| What the task asks |
Copy every entry below exactly, and keep out the pictures.

Start of Task inputs

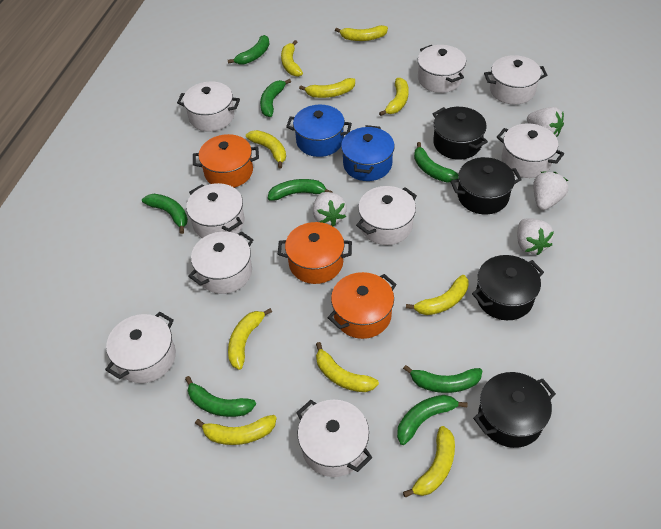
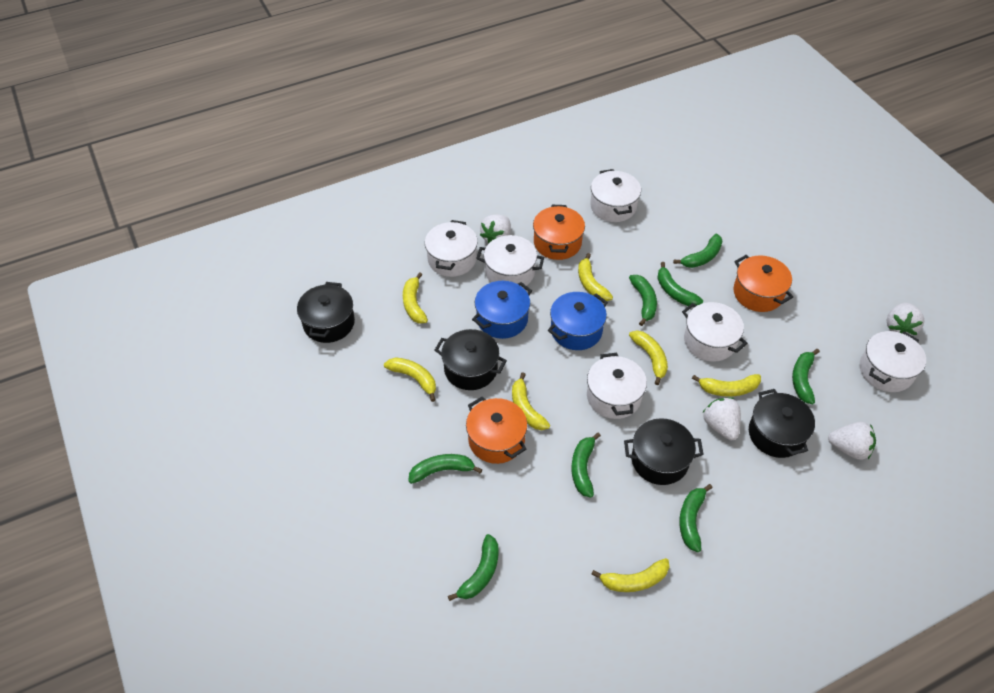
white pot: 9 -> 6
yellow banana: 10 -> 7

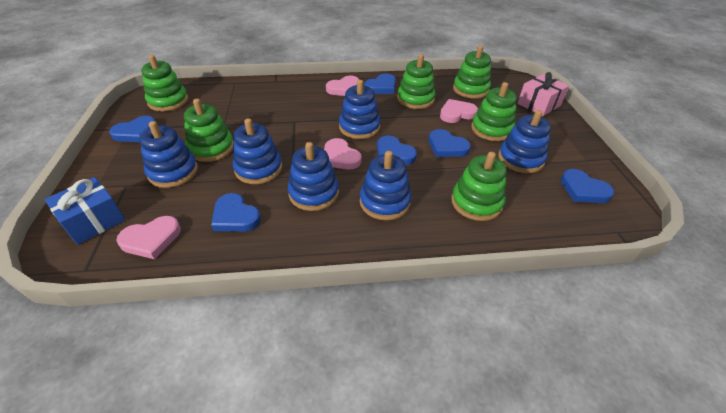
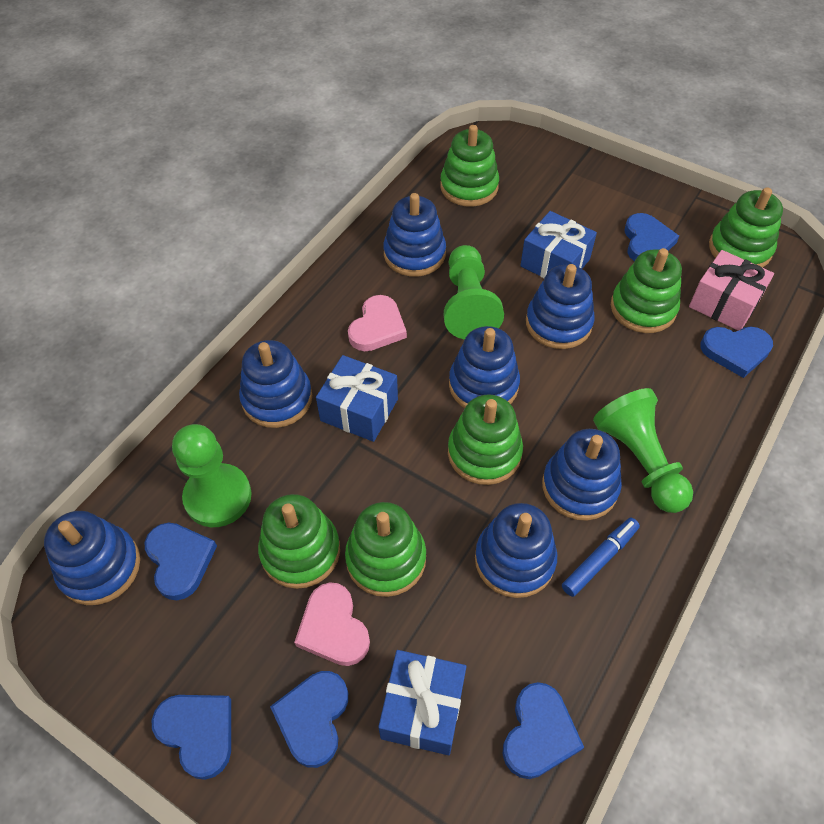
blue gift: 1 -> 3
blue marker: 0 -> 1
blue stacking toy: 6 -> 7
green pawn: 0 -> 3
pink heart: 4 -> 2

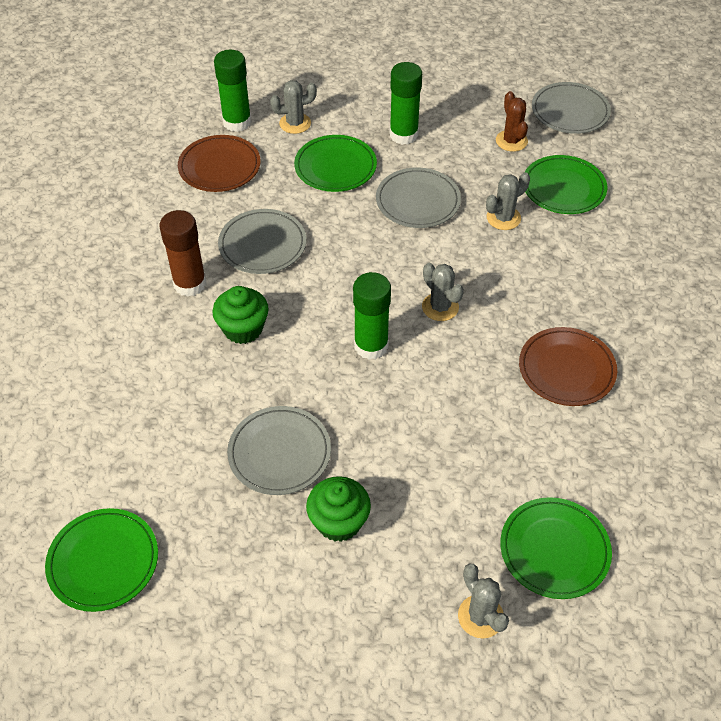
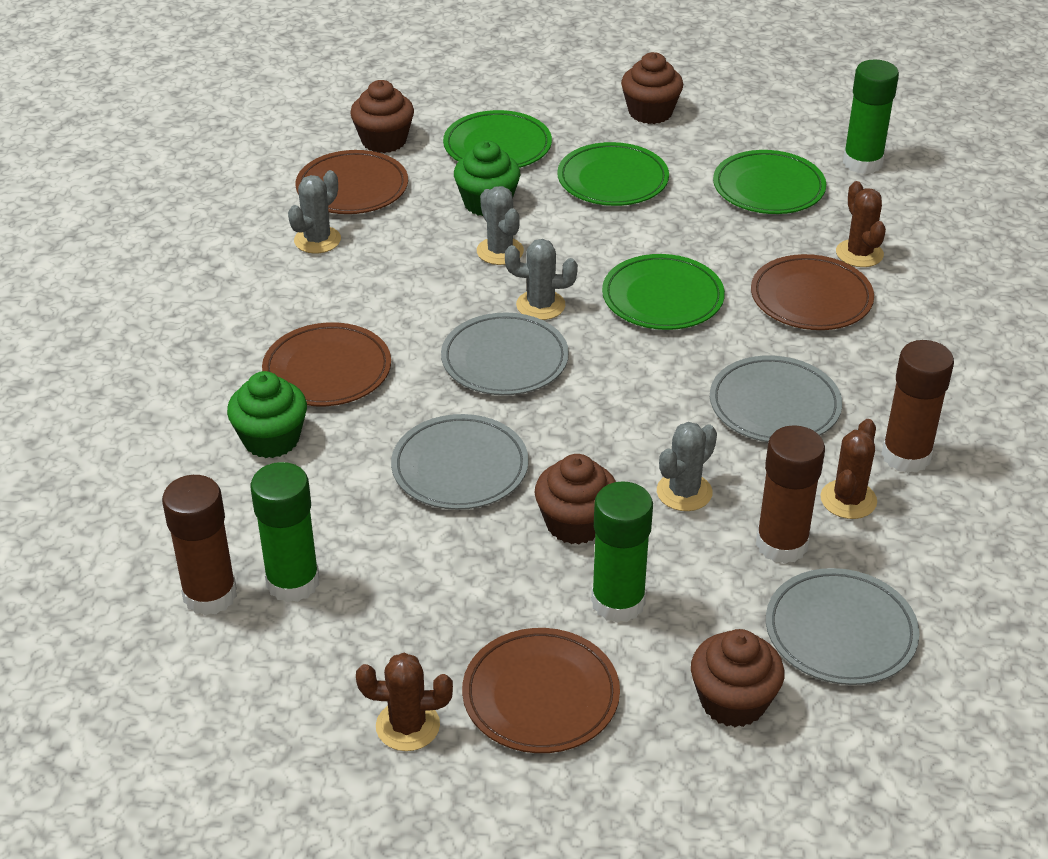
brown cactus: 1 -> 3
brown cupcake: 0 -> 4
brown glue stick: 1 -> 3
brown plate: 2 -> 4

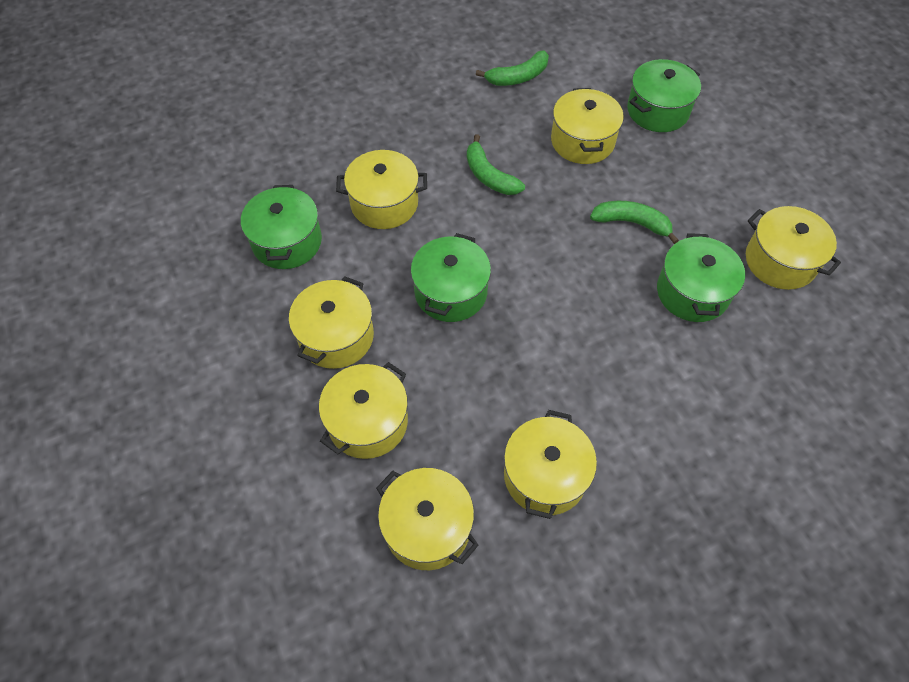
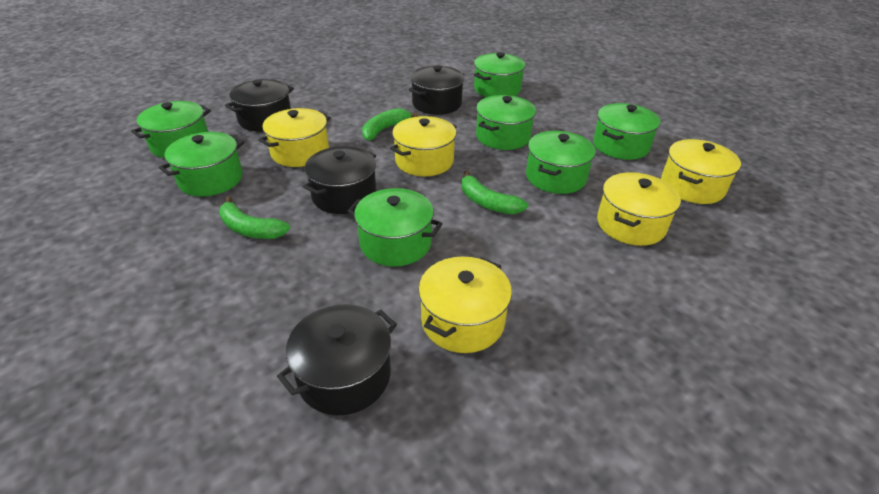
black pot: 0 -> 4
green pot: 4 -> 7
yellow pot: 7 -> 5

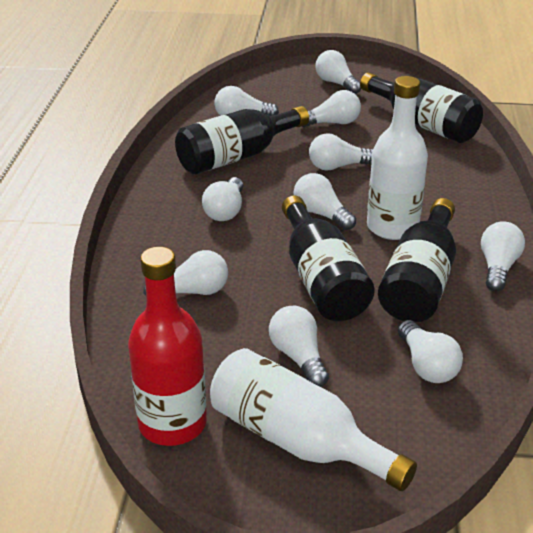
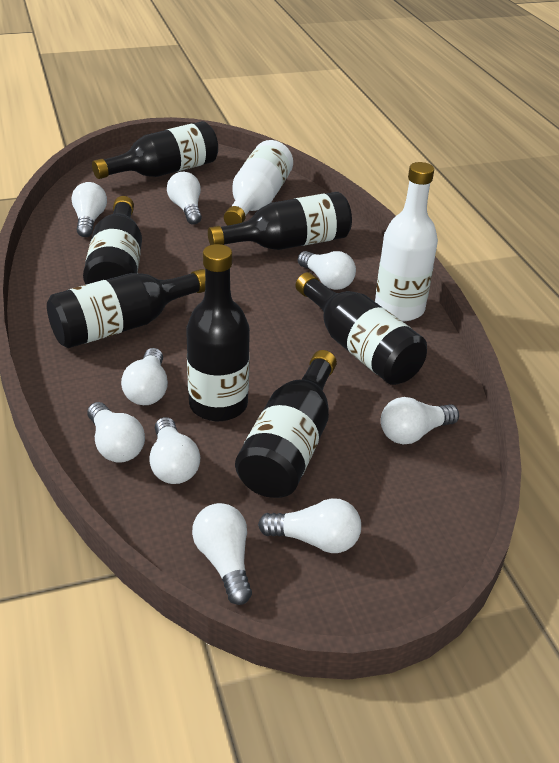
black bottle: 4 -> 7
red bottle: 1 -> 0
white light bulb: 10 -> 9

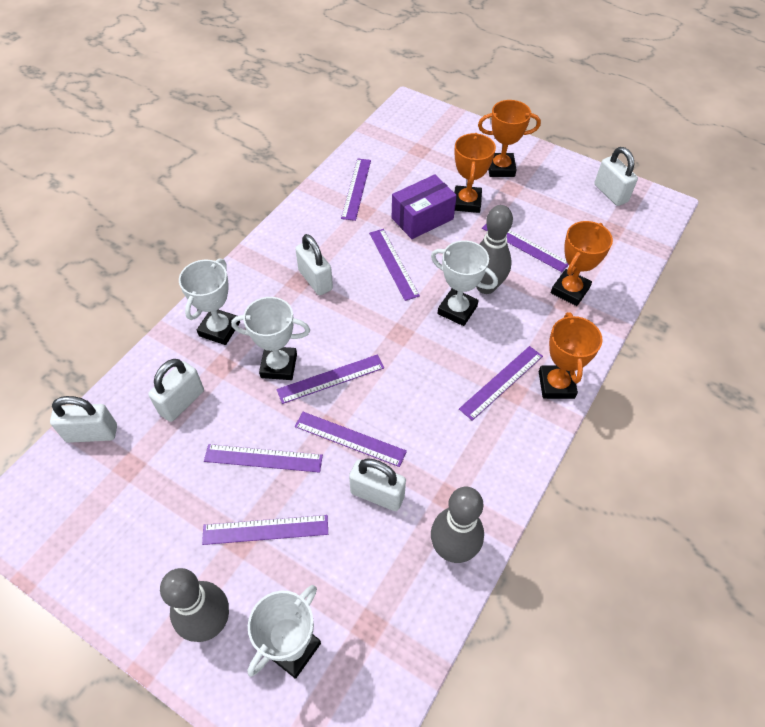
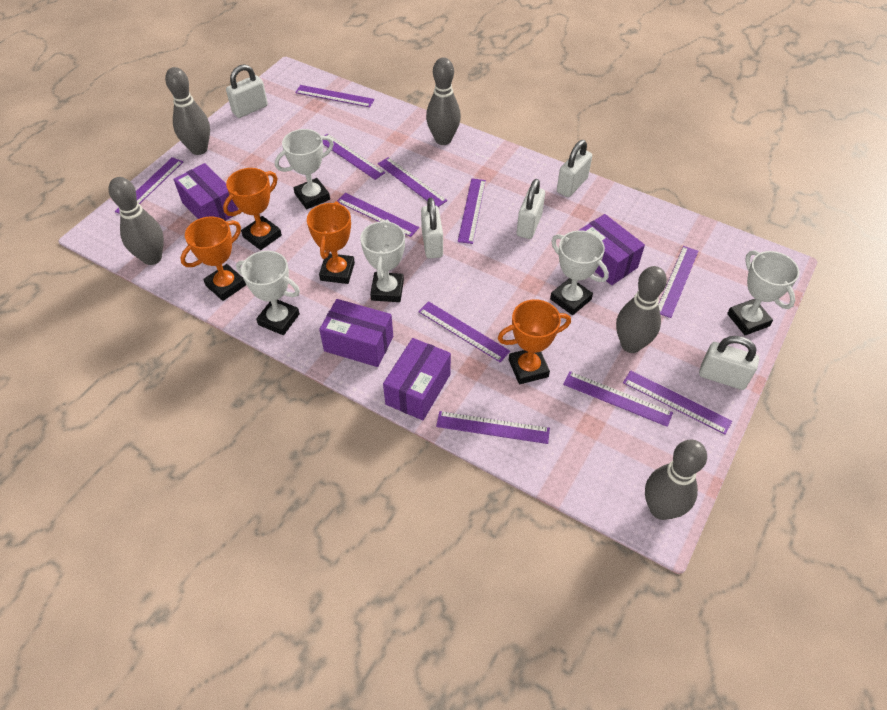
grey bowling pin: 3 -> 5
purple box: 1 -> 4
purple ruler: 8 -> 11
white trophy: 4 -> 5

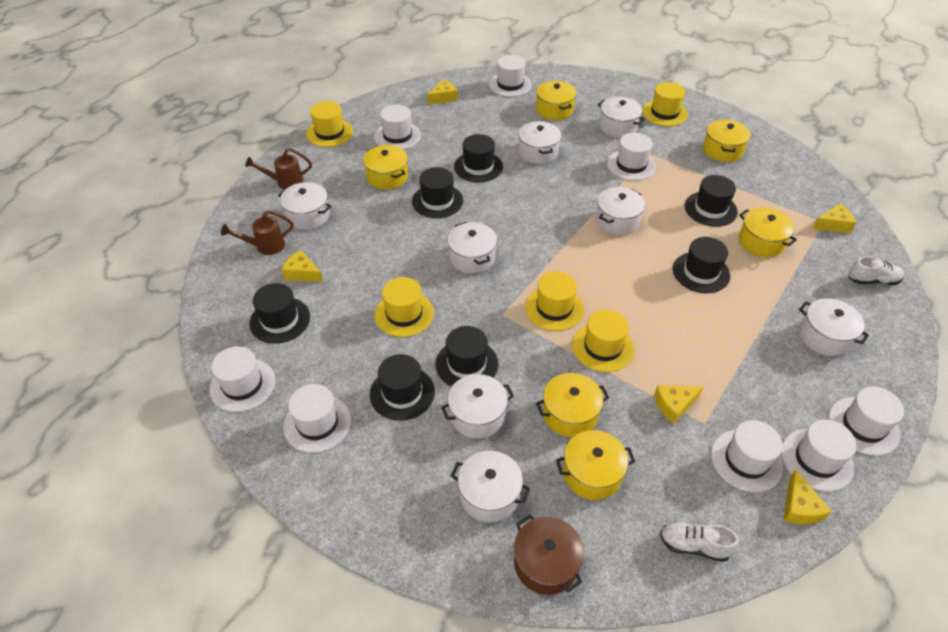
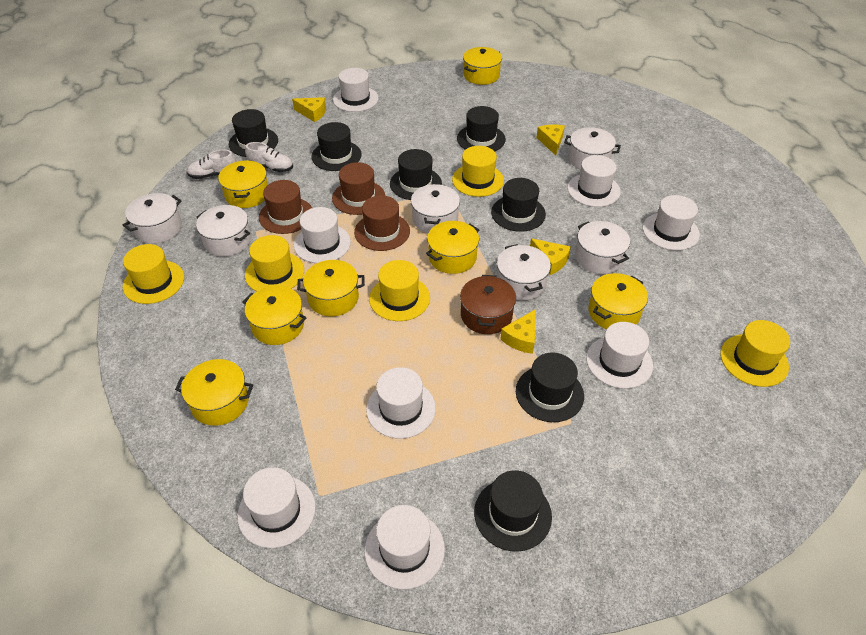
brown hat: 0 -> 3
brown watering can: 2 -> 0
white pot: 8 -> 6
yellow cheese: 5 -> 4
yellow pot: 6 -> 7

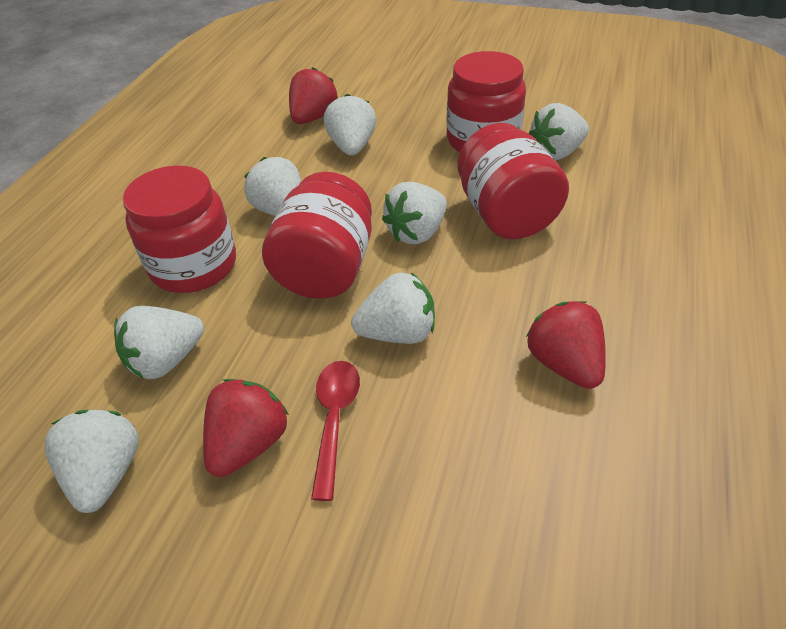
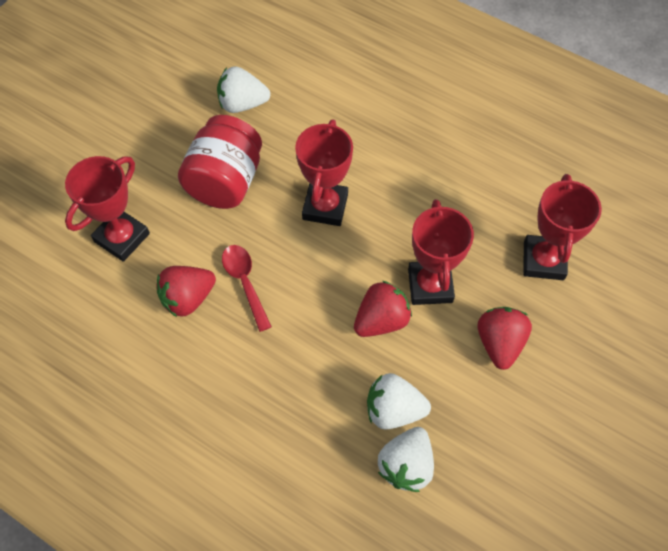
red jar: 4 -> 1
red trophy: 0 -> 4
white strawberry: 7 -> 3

End of Task inputs

| Task response |
white pot: 9 -> 6
yellow banana: 10 -> 7

blue gift: 1 -> 3
blue marker: 0 -> 1
blue stacking toy: 6 -> 7
green pawn: 0 -> 3
pink heart: 4 -> 2

brown cactus: 1 -> 3
brown cupcake: 0 -> 4
brown glue stick: 1 -> 3
brown plate: 2 -> 4

black pot: 0 -> 4
green pot: 4 -> 7
yellow pot: 7 -> 5

black bottle: 4 -> 7
red bottle: 1 -> 0
white light bulb: 10 -> 9

grey bowling pin: 3 -> 5
purple box: 1 -> 4
purple ruler: 8 -> 11
white trophy: 4 -> 5

brown hat: 0 -> 3
brown watering can: 2 -> 0
white pot: 8 -> 6
yellow cheese: 5 -> 4
yellow pot: 6 -> 7

red jar: 4 -> 1
red trophy: 0 -> 4
white strawberry: 7 -> 3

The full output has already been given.